What you will do:
Pull every line with "orange" from the entries below.

====== Provided data

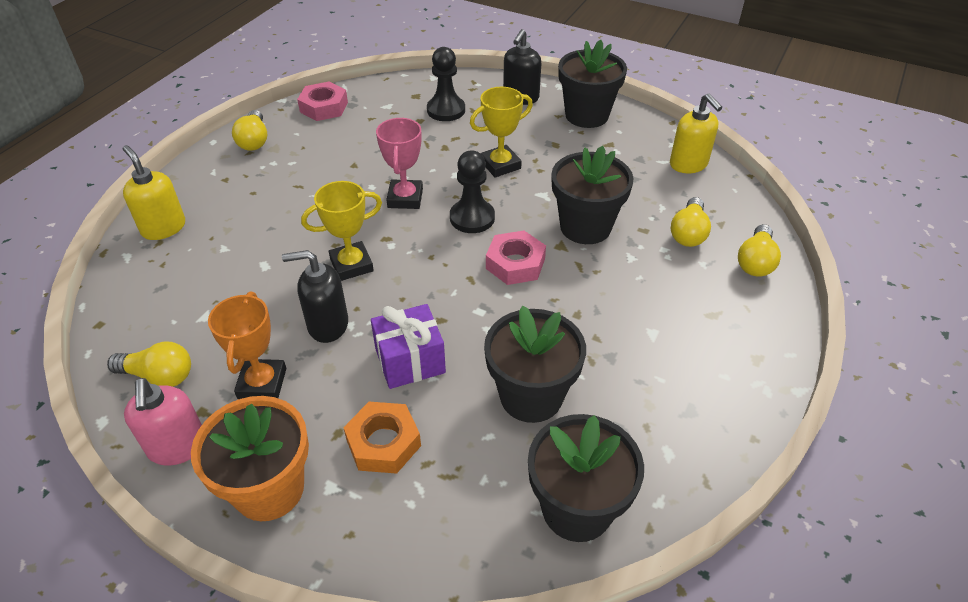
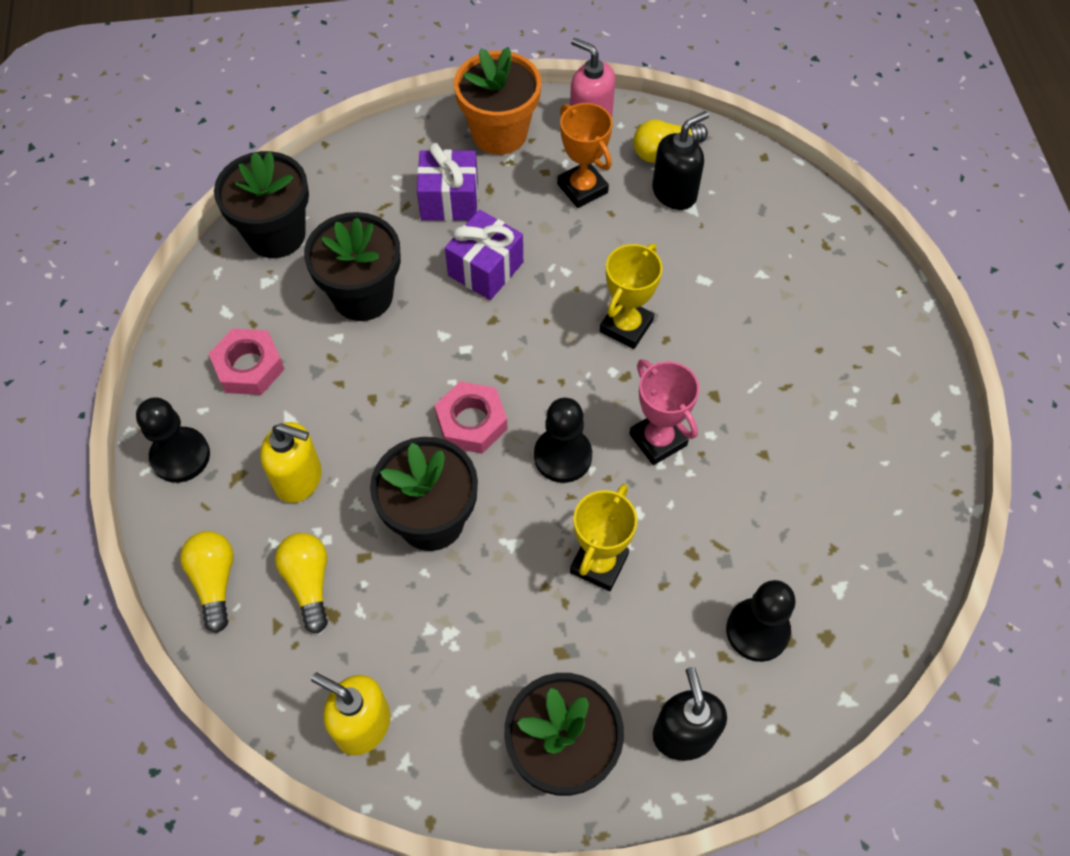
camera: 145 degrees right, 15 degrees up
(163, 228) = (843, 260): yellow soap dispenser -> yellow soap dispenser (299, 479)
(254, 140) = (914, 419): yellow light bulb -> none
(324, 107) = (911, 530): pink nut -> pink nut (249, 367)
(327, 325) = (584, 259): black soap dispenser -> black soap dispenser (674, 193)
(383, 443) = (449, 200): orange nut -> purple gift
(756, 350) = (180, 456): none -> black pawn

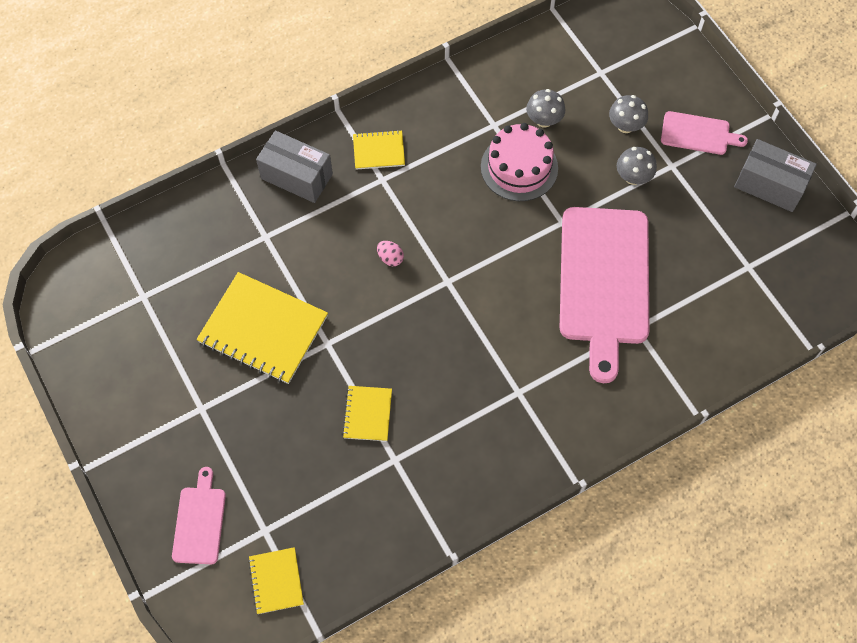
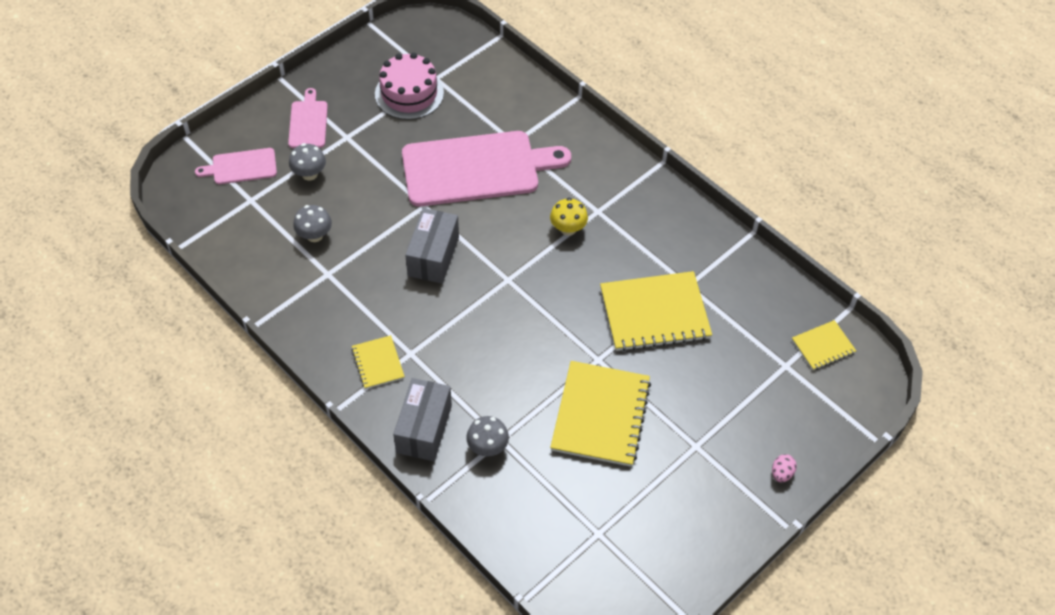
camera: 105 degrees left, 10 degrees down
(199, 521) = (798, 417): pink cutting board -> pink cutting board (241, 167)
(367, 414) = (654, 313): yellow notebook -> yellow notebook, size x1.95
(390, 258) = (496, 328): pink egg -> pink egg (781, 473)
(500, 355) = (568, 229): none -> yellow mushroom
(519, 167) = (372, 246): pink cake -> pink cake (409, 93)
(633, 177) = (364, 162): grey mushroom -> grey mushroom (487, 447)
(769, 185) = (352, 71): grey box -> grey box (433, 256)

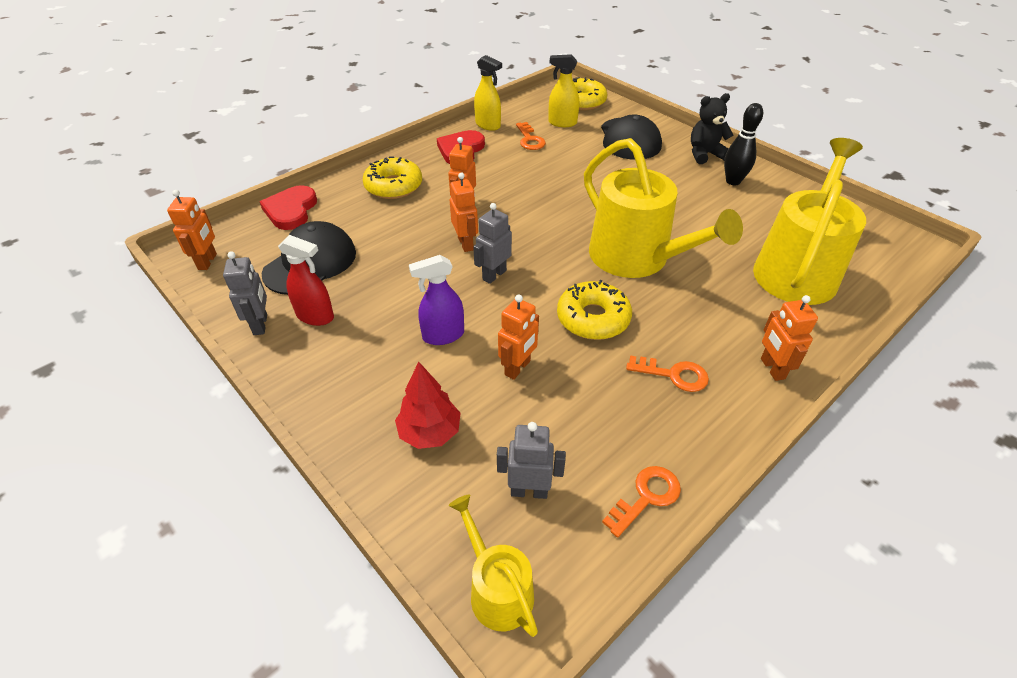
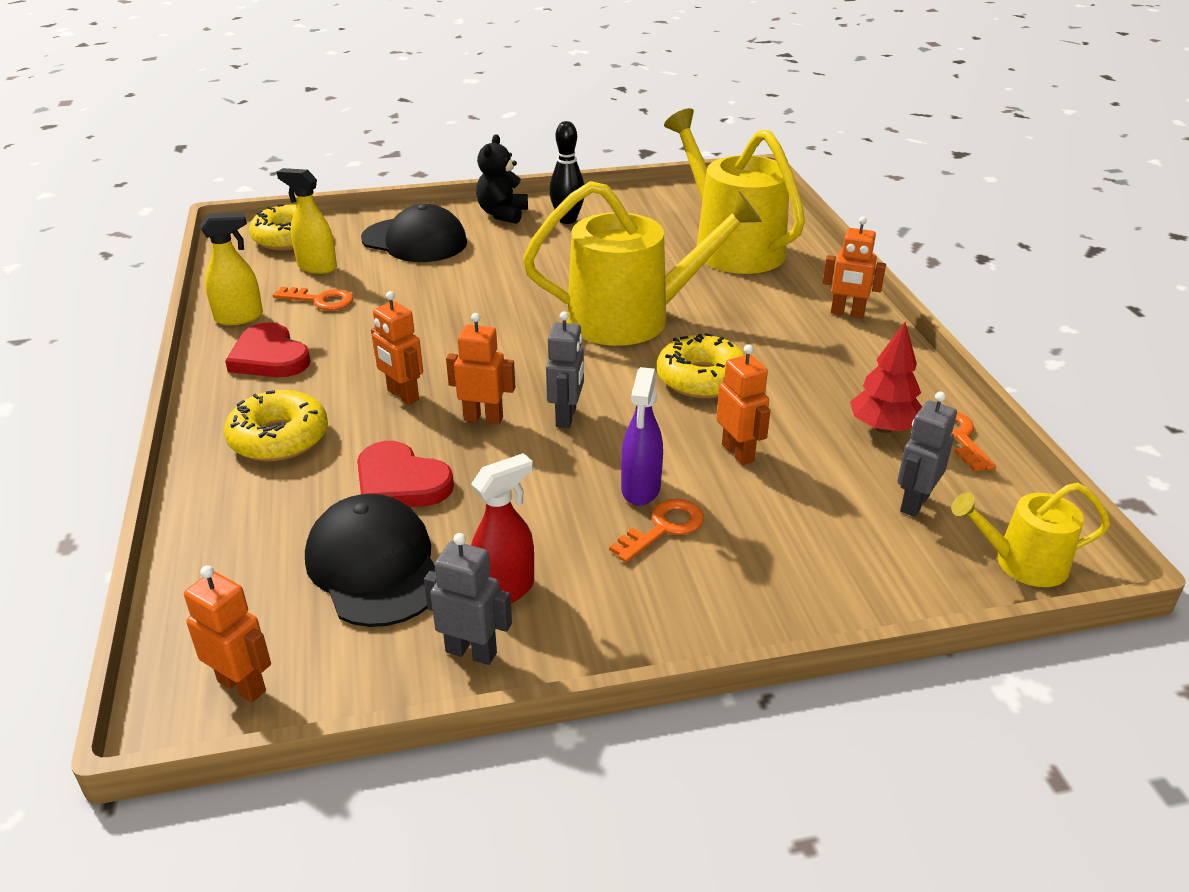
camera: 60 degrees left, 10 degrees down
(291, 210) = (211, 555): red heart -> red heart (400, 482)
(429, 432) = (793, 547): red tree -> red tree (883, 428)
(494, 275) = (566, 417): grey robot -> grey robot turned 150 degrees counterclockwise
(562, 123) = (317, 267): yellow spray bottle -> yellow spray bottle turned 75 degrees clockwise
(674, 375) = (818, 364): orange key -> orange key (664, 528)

============

Result for this task:
(383, 443) = (449, 200): orange nut -> purple gift
(674, 375) = (818, 364): orange key -> orange key (664, 528)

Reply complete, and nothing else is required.